**Supplied information**

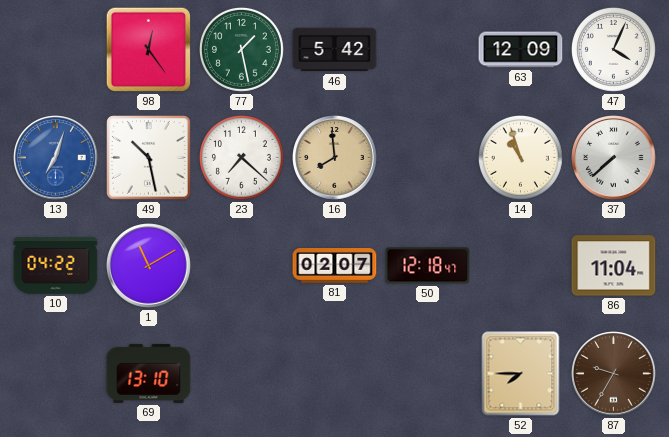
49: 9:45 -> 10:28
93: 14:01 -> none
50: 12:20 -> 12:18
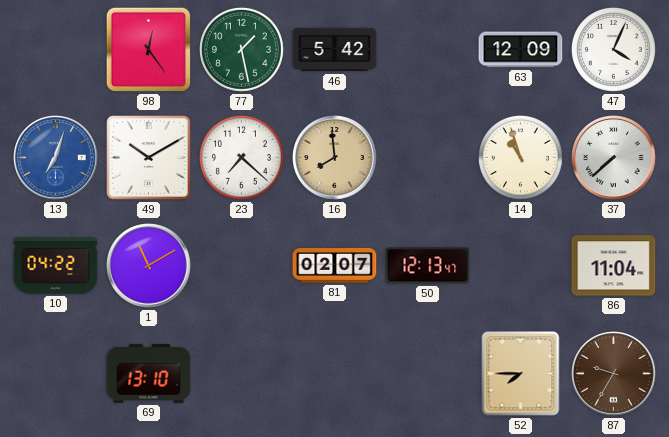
49: 10:28 -> 10:10
50: 12:18 -> 12:13
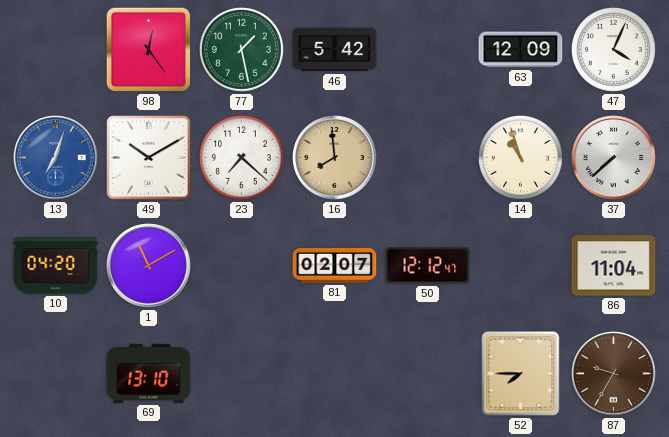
10: 04:22 -> 04:20
50: 12:13 -> 12:12
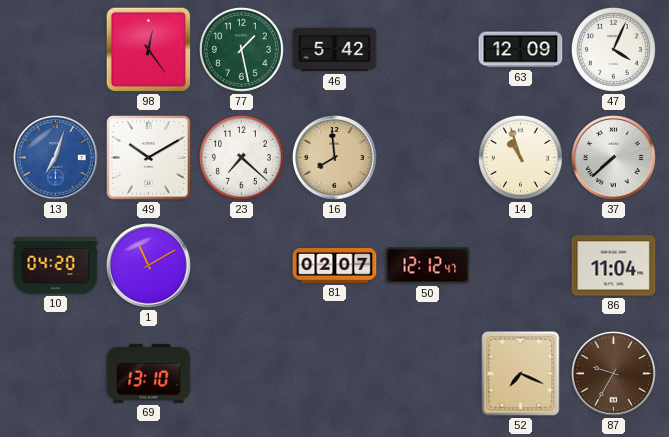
52: 7:45 -> 7:19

**Stated problem**
Return the data verbatim, from the line containing "49: 10:28 -> 10:10" through the end of the data, both ends included, leaving out the pictures.

**Exercise response**
49: 10:28 -> 10:10
50: 12:18 -> 12:13
10: 04:22 -> 04:20
50: 12:13 -> 12:12
52: 7:45 -> 7:19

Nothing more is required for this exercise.